RECORD EXCERPTS START
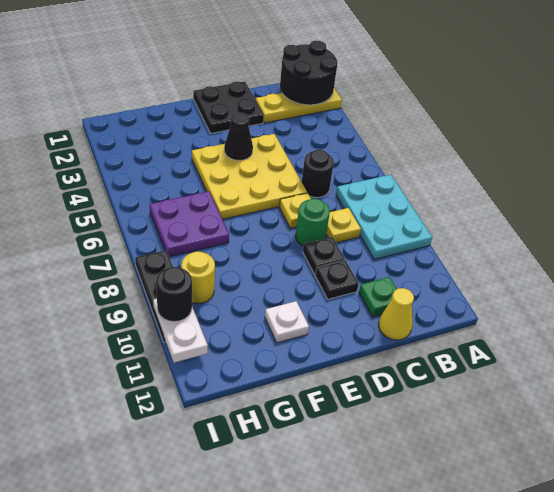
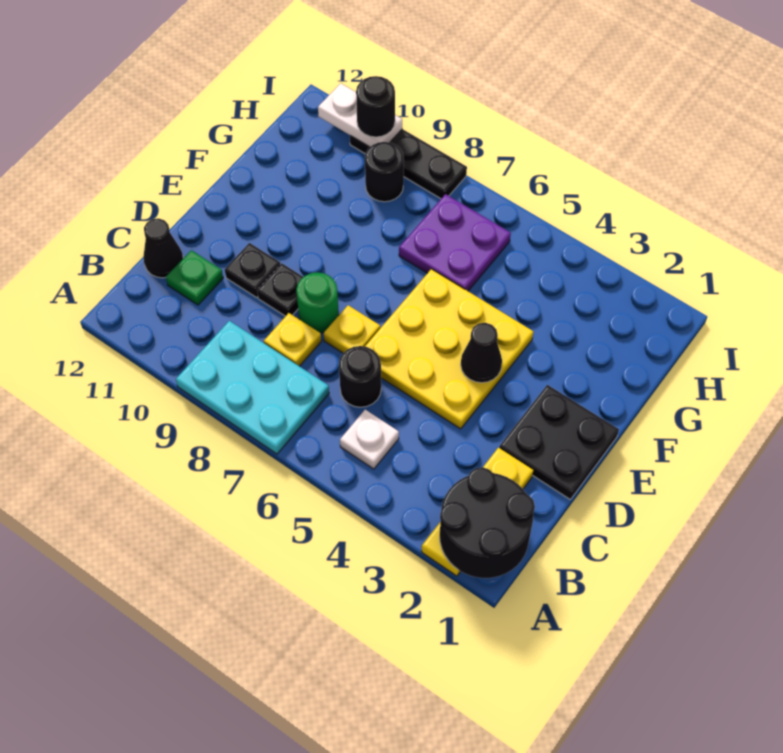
yellow cone C12 level 1 -> black cone C12 level 1
white plate F11 level 1 -> white plate B5 level 1
yellow round brick H9 level 1 -> black round brick H9 level 1

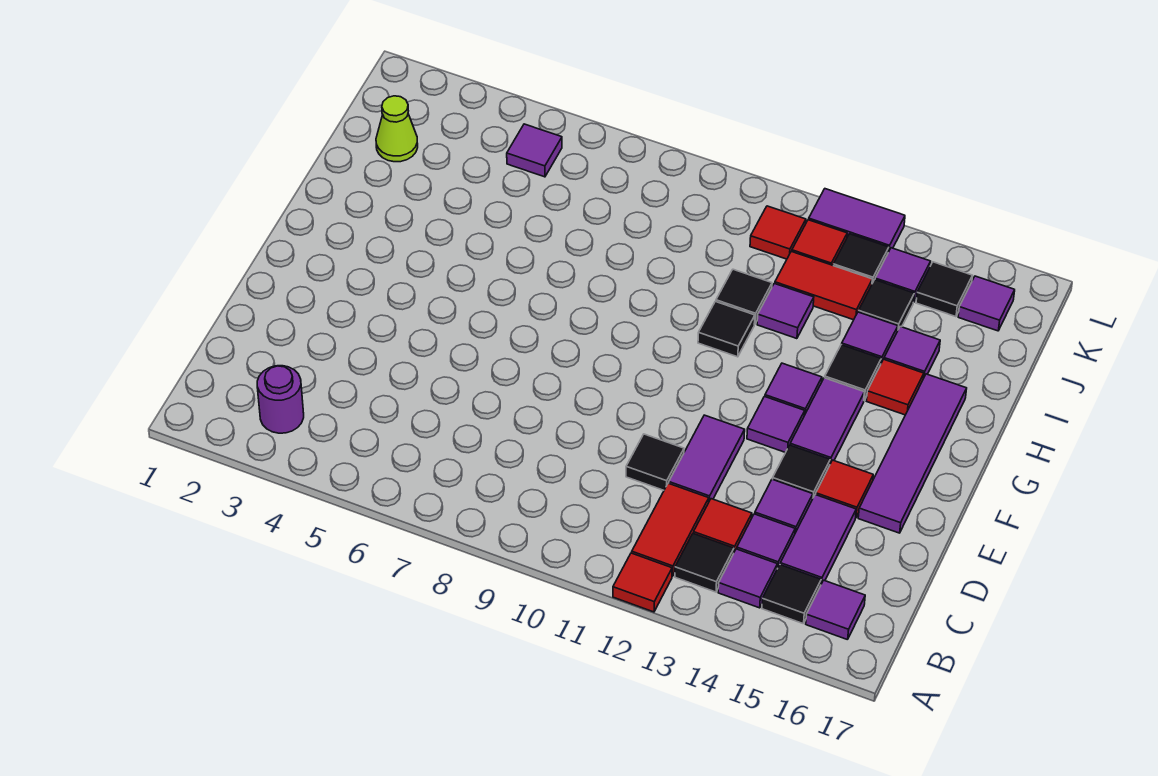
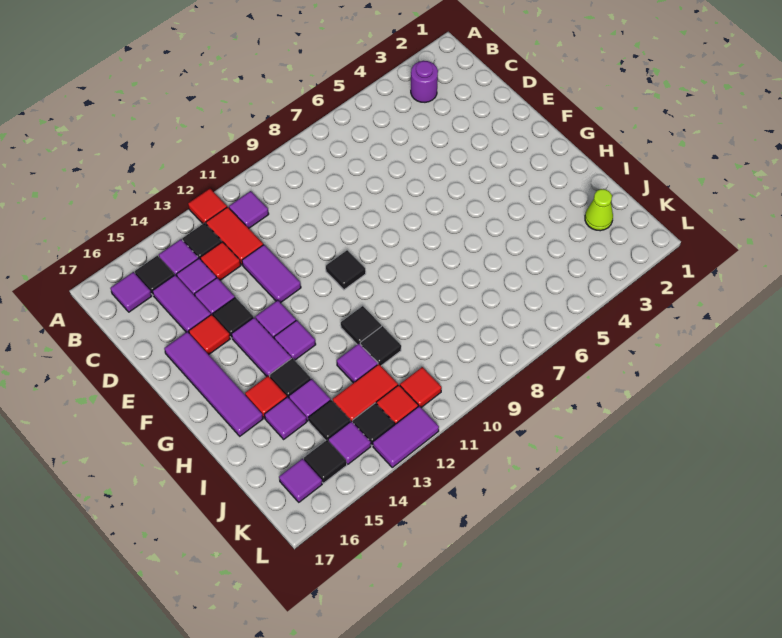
black tile D11 level 1 -> black tile F10 level 1
purple tile K5 level 1 -> purple tile B11 level 1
RECORD EXCERPTS END
Repeat all the material above exactly, apart from the pictures.

**COMPLETED EXERCISE:**
yellow cone C12 level 1 -> black cone C12 level 1
white plate F11 level 1 -> white plate B5 level 1
yellow round brick H9 level 1 -> black round brick H9 level 1

black tile D11 level 1 -> black tile F10 level 1
purple tile K5 level 1 -> purple tile B11 level 1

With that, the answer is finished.